*What to work on*.
Return the listing below unchanged, minus its pictures.

[[ Given information, beginning ]]

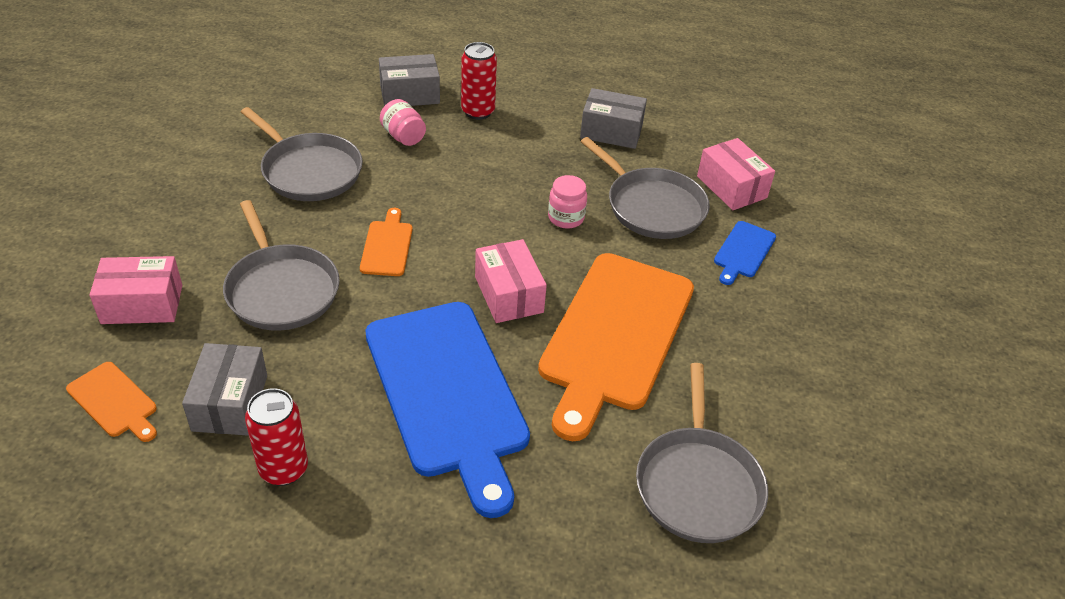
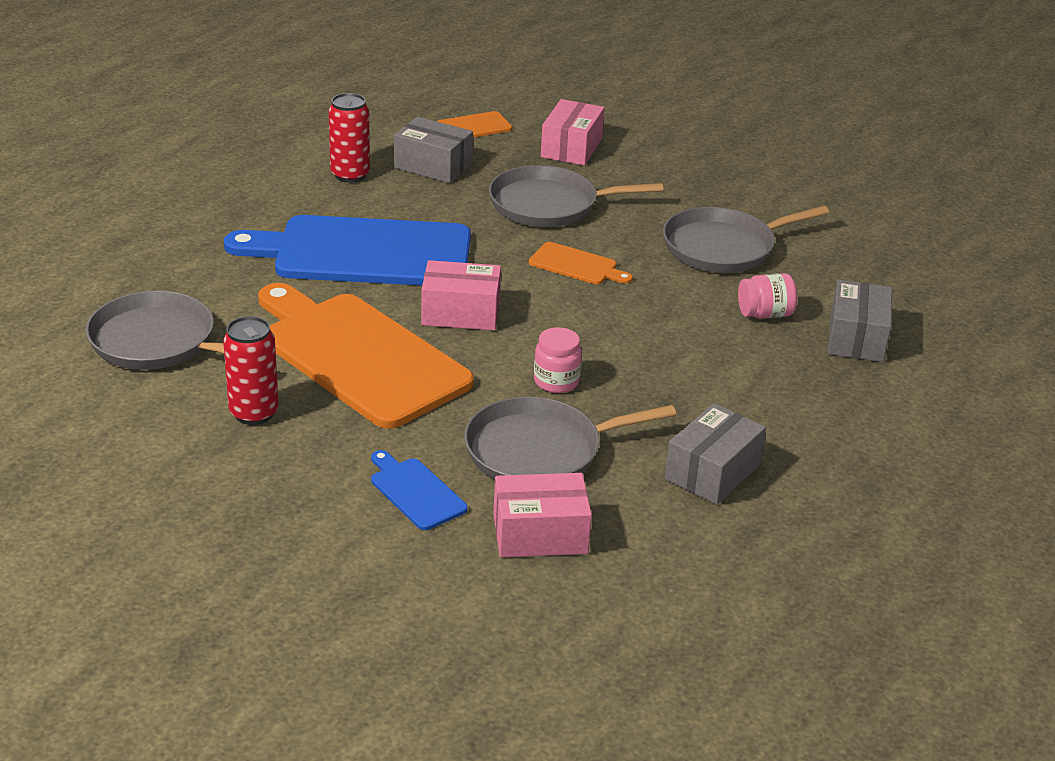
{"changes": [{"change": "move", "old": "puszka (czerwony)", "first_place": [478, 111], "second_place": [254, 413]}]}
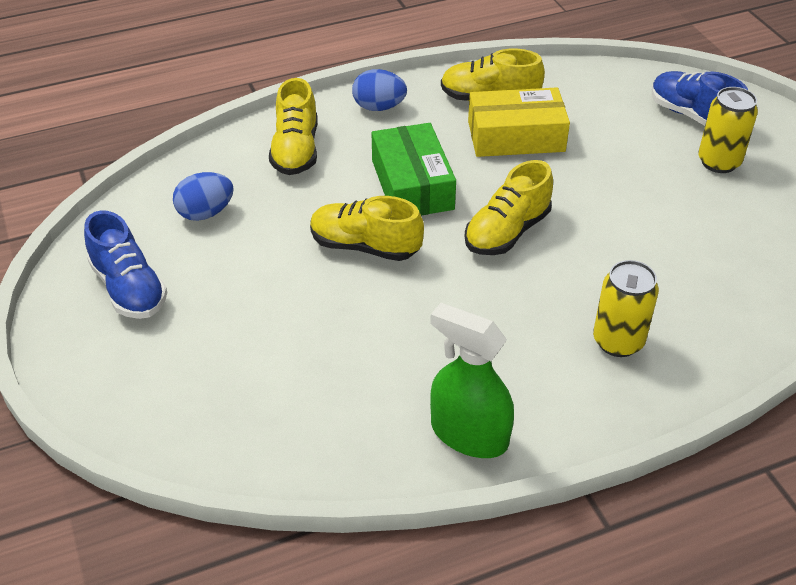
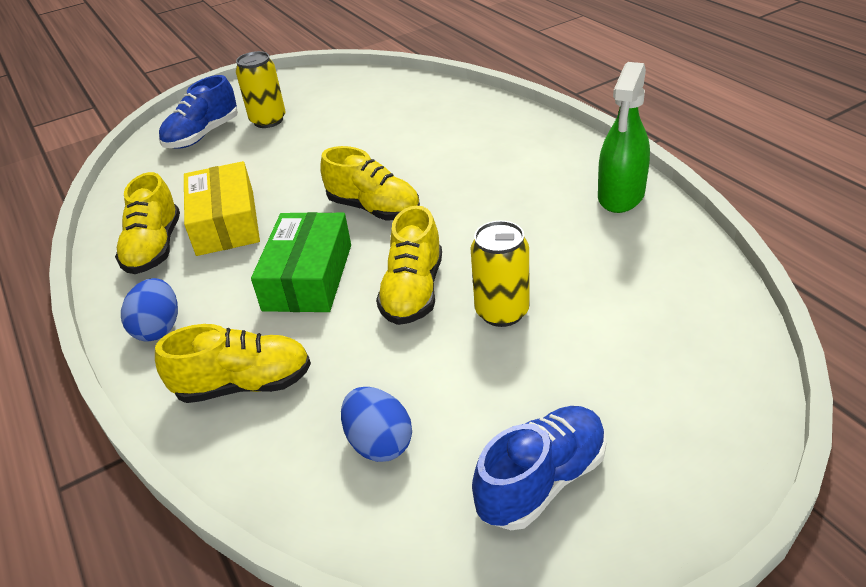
{"changes": [{"change": "move", "old": "puszka (żółty)", "first_place": [618, 341], "second_place": [502, 312]}, {"change": "rotate", "old": "pudełko (zielony)", "first_place": [412, 185], "second_place": [308, 277], "degrees": -60}]}
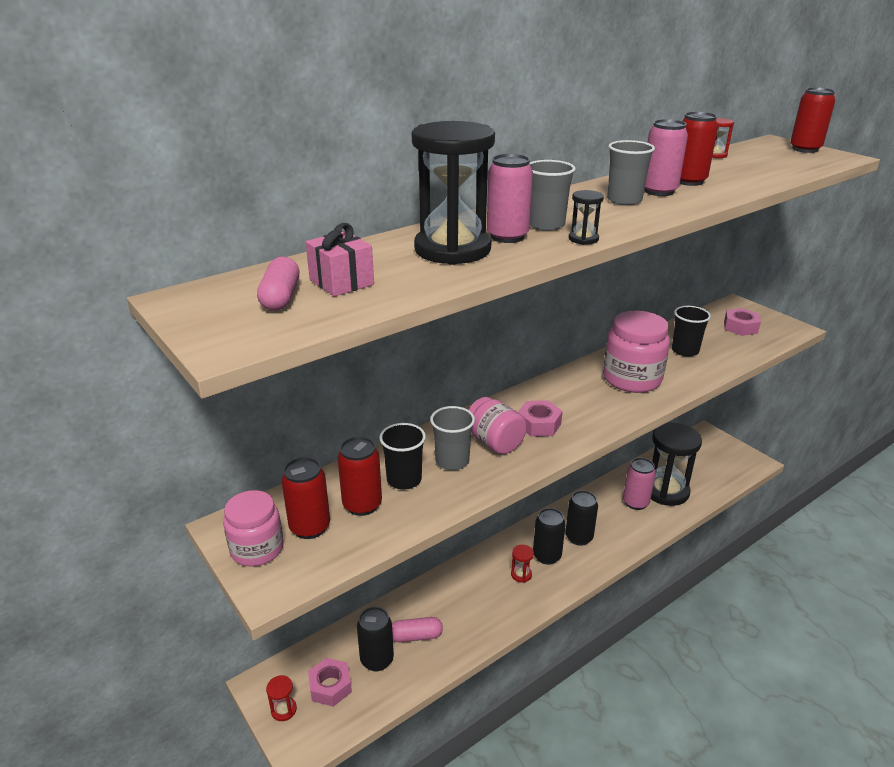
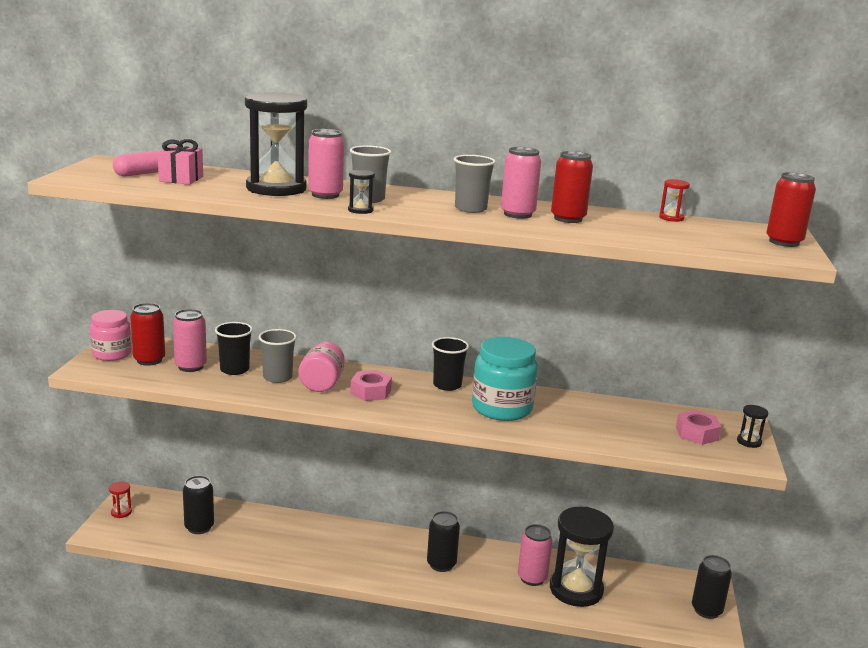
{"changes": [{"change": "delete", "old": "nakrętka (różowy)", "first_place": [330, 686]}, {"change": "delete", "old": "kapsułka (różowy)", "first_place": [416, 636]}, {"change": "delete", "old": "klepsydra (czerwony)", "first_place": [521, 574]}, {"change": "insert", "new": "klepsydra (czarny)", "second_place": [749, 442]}, {"change": "move", "old": "puszka (czarny)", "first_place": [547, 556], "second_place": [706, 610]}, {"change": "move", "old": "szklanka (czarny)", "first_place": [685, 350], "second_place": [447, 385]}, {"change": "recolor", "old": "puszka (czerwony)", "new": "puszka (różowy)", "first_place": [362, 505], "second_place": [190, 366]}, {"change": "recolor", "old": "słoik (różowy)", "new": "słoik (turkusowy)", "first_place": [632, 379], "second_place": [502, 408]}]}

[[ Given information, end ]]

*Exercise result*.
{"changes": [{"change": "move", "old": "puszka (czerwony)", "first_place": [478, 111], "second_place": [254, 413]}]}
{"changes": [{"change": "move", "old": "puszka (żółty)", "first_place": [618, 341], "second_place": [502, 312]}, {"change": "rotate", "old": "pudełko (zielony)", "first_place": [412, 185], "second_place": [308, 277], "degrees": -60}]}
{"changes": [{"change": "delete", "old": "nakrętka (różowy)", "first_place": [330, 686]}, {"change": "delete", "old": "kapsułka (różowy)", "first_place": [416, 636]}, {"change": "delete", "old": "klepsydra (czerwony)", "first_place": [521, 574]}, {"change": "insert", "new": "klepsydra (czarny)", "second_place": [749, 442]}, {"change": "move", "old": "puszka (czarny)", "first_place": [547, 556], "second_place": [706, 610]}, {"change": "move", "old": "szklanka (czarny)", "first_place": [685, 350], "second_place": [447, 385]}, {"change": "recolor", "old": "puszka (czerwony)", "new": "puszka (różowy)", "first_place": [362, 505], "second_place": [190, 366]}, {"change": "recolor", "old": "słoik (różowy)", "new": "słoik (turkusowy)", "first_place": [632, 379], "second_place": [502, 408]}]}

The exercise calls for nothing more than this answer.